> [Material for the task]:

——————————

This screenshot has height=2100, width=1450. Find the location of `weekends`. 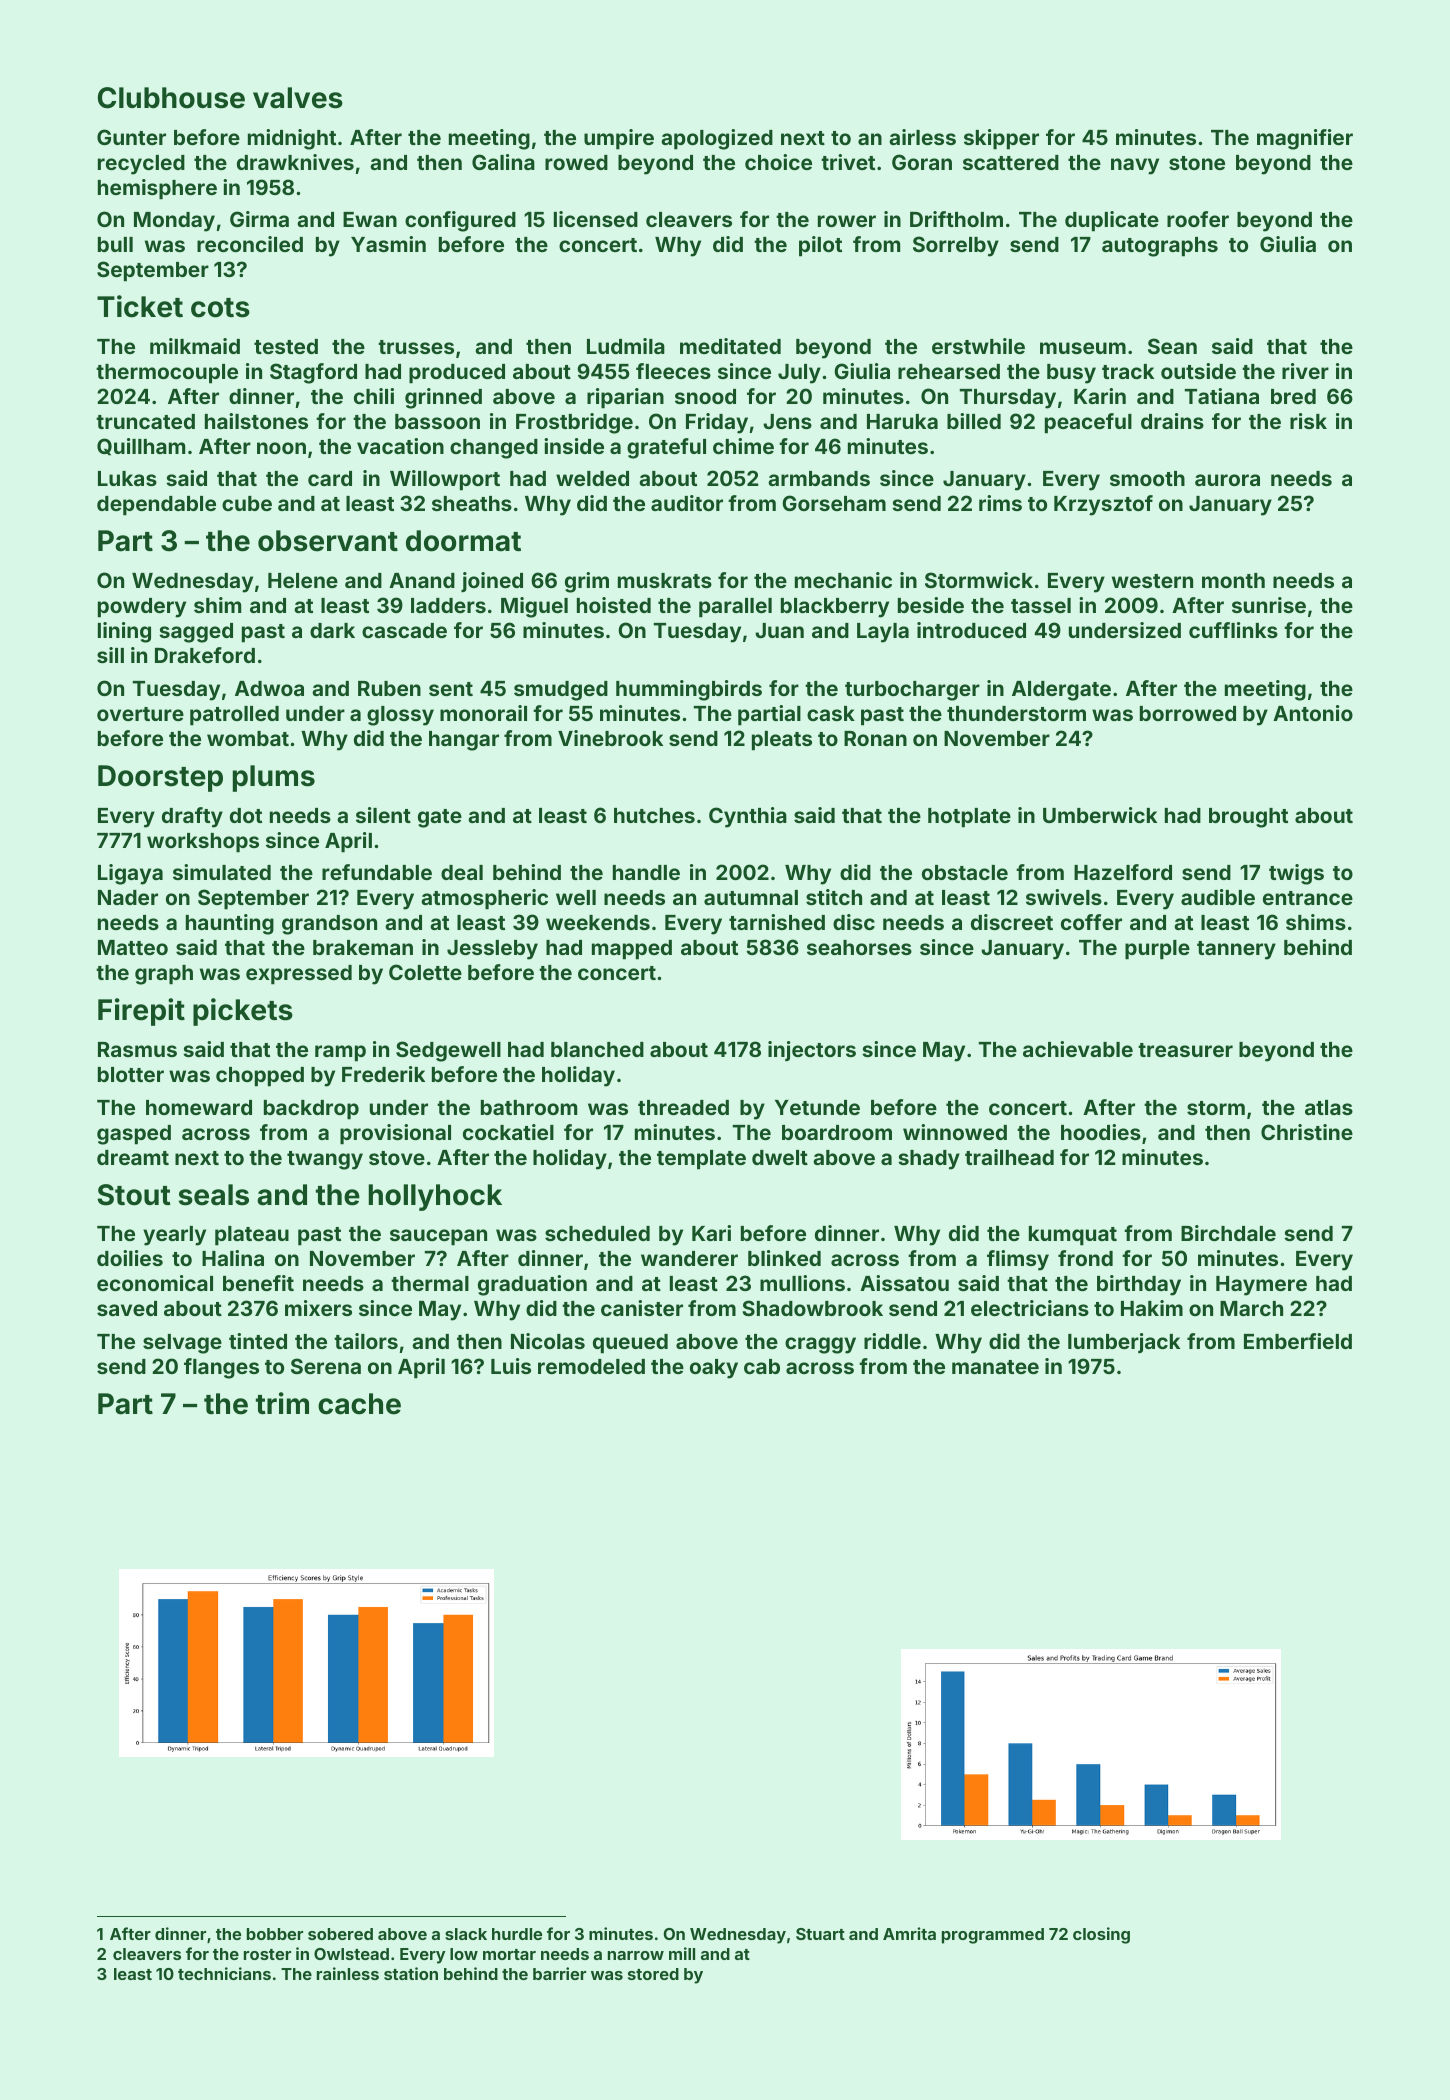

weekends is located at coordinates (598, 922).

——————————

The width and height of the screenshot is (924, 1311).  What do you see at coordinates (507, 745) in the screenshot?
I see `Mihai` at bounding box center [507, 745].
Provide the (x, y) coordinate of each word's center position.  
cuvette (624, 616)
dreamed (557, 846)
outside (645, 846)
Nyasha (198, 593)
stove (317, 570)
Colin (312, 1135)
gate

——————————

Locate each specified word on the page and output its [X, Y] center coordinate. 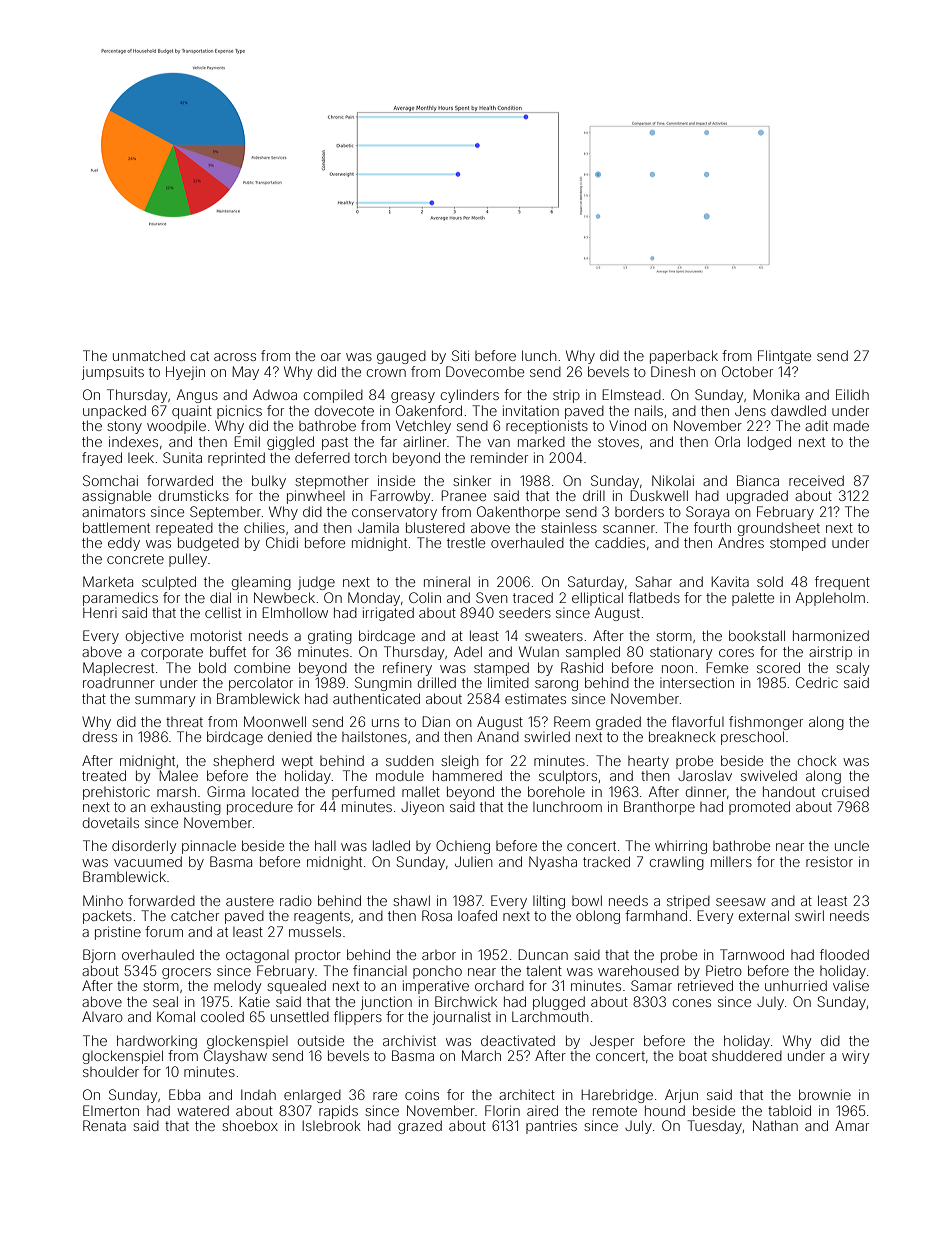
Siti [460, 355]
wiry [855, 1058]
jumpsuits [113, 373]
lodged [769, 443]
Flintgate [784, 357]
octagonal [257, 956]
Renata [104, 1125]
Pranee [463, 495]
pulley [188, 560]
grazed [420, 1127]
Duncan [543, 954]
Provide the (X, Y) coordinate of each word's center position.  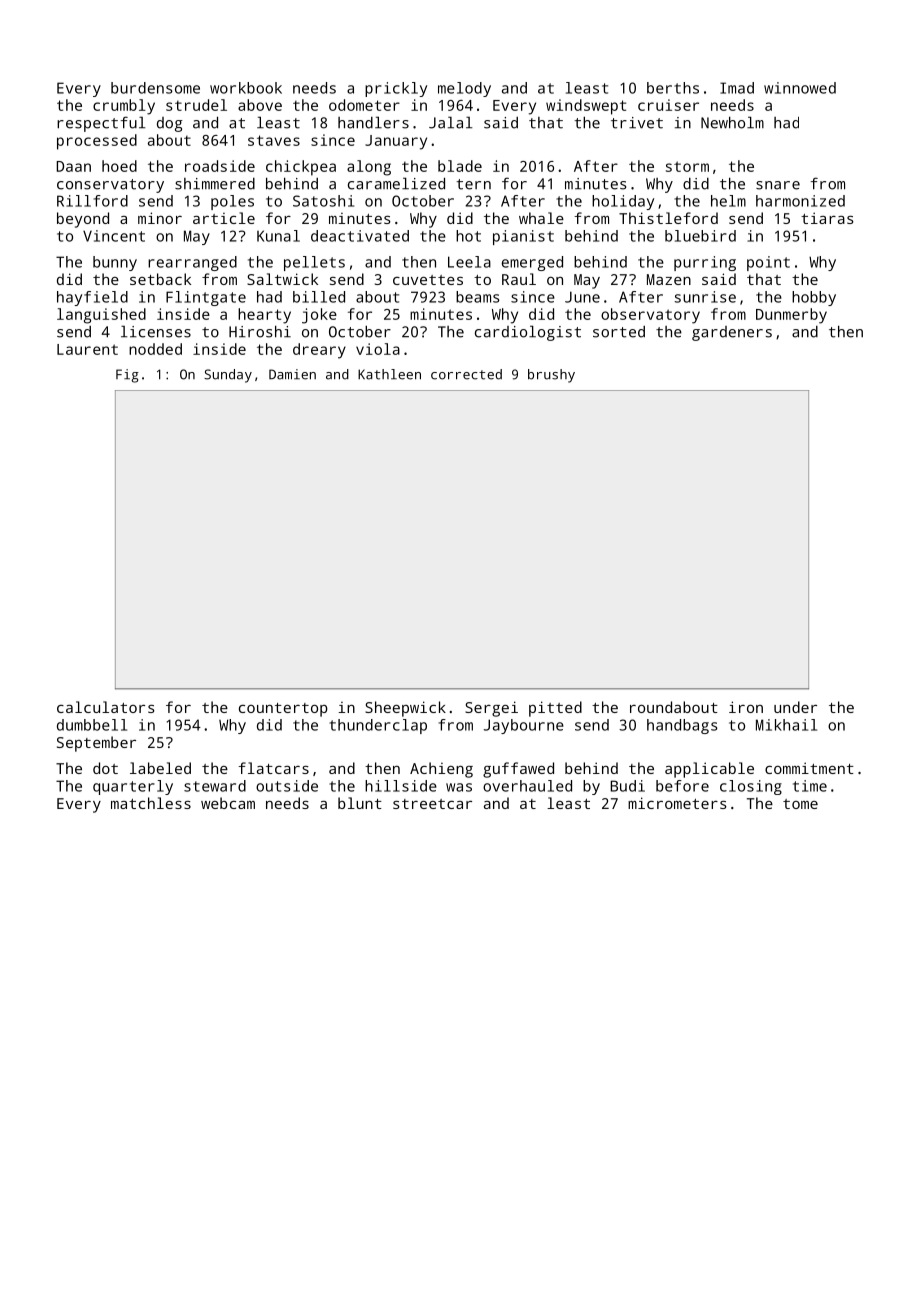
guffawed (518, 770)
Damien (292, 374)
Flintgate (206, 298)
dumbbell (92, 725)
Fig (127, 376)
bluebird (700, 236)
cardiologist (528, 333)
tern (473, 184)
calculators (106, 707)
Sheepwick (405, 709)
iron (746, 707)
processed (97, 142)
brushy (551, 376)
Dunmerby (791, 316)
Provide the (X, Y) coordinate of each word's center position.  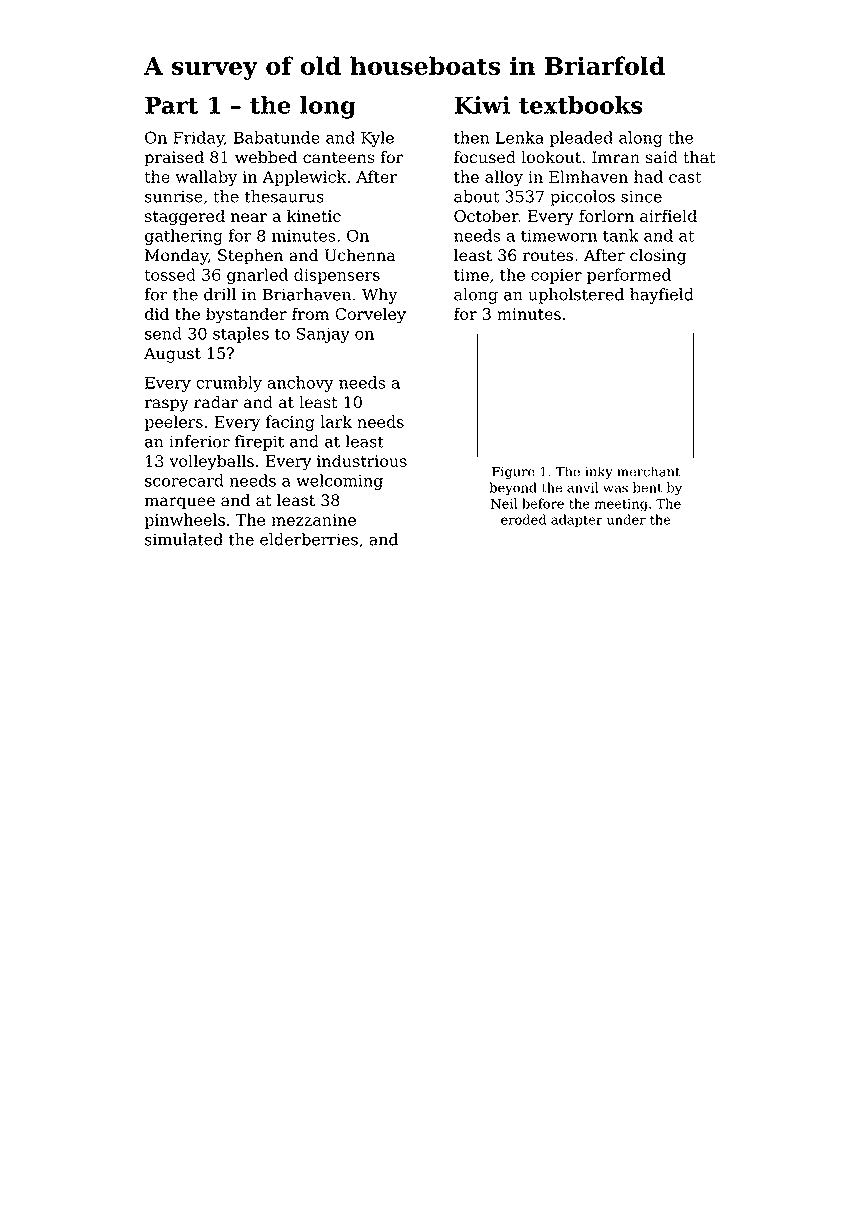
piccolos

——————————

> [Short exercise]: Copy out the rows from the line that has "wiry [855, 1058]" through the line that has "Duncan [543, 954]", reproducing each one unchanged.

> [Task result]:
wiry [855, 1058]
jumpsuits [113, 373]
lodged [769, 443]
Flintgate [784, 357]
octagonal [257, 956]
Renata [104, 1125]
Pranee [463, 495]
pulley [188, 560]
grazed [420, 1127]
Duncan [543, 954]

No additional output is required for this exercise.